WHAT YOU ARE ASKED TO DO:
Examine each line of the listing below. Copy those in which the string "poire" appears.
= Beginning of Section =
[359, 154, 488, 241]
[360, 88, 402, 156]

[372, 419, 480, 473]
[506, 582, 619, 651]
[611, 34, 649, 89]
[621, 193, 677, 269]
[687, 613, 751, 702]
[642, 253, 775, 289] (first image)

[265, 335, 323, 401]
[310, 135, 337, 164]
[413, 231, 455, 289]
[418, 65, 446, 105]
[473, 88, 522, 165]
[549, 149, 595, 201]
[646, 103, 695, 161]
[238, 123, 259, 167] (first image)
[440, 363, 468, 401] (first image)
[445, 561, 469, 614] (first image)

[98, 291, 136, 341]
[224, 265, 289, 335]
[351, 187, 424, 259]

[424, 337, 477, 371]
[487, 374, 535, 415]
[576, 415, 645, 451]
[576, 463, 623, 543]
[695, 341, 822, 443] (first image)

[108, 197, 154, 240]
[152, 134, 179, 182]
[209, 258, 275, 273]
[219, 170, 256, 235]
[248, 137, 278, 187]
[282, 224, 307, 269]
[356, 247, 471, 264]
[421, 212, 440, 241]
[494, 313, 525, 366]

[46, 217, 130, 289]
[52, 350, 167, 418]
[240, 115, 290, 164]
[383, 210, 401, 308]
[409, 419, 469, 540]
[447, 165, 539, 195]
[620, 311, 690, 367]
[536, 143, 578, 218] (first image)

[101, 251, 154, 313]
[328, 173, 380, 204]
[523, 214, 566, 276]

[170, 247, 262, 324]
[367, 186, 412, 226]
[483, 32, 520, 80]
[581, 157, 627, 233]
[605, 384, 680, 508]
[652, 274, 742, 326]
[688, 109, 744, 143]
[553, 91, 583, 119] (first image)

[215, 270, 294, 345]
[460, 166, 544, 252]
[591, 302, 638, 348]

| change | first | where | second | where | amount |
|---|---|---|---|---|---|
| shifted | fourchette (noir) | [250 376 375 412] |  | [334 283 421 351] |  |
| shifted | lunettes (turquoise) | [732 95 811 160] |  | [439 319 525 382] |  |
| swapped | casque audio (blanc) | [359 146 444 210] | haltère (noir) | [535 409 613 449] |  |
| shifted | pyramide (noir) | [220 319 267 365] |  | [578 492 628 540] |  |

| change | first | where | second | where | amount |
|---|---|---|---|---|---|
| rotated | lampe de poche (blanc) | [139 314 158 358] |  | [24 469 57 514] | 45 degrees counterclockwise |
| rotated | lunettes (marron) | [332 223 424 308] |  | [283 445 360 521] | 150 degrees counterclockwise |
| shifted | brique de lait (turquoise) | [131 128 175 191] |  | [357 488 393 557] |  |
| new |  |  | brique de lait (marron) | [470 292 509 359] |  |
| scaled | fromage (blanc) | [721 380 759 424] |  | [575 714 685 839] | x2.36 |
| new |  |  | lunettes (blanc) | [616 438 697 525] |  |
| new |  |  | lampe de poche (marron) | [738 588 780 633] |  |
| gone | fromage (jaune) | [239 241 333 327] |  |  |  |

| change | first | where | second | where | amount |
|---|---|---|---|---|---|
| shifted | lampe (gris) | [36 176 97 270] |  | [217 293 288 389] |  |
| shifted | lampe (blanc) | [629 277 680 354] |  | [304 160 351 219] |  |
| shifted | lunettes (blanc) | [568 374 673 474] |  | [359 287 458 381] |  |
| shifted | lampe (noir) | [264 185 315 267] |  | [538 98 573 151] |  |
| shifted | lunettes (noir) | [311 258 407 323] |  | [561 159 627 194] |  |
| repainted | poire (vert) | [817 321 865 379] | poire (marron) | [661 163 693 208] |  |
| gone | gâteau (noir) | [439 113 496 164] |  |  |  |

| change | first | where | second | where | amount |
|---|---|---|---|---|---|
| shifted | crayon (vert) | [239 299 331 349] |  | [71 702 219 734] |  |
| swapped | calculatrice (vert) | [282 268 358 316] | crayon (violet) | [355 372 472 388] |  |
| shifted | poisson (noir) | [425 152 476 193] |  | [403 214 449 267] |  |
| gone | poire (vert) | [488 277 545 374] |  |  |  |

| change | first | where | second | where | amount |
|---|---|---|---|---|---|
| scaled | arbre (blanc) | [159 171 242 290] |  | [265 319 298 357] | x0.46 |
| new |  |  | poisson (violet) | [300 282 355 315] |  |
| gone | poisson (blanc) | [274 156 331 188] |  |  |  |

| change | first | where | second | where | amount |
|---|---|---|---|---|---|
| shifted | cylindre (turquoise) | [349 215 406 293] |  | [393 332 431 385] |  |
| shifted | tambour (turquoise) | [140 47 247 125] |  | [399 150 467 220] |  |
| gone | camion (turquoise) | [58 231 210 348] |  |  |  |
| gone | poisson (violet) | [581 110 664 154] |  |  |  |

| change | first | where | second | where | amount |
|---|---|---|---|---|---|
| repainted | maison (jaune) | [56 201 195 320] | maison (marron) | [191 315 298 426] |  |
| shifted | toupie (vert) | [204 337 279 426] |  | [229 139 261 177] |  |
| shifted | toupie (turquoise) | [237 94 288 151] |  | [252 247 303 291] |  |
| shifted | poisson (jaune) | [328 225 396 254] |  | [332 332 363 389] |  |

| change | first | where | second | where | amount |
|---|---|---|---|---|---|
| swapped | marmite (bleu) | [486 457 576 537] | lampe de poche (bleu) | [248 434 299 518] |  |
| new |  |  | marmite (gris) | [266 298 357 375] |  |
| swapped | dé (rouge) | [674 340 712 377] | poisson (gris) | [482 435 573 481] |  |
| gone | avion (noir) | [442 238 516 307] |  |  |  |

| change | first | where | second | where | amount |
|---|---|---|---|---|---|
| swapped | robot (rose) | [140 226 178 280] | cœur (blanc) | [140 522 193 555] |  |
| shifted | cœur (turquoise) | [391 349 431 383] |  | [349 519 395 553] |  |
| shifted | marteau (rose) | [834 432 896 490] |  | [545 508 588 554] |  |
= End of Section =
ANSWER TO THE EXERCISE:
| repainted | poire (vert) | [817 321 865 379] | poire (marron) | [661 163 693 208] |  |
| gone | poire (vert) | [488 277 545 374] |  |  |  |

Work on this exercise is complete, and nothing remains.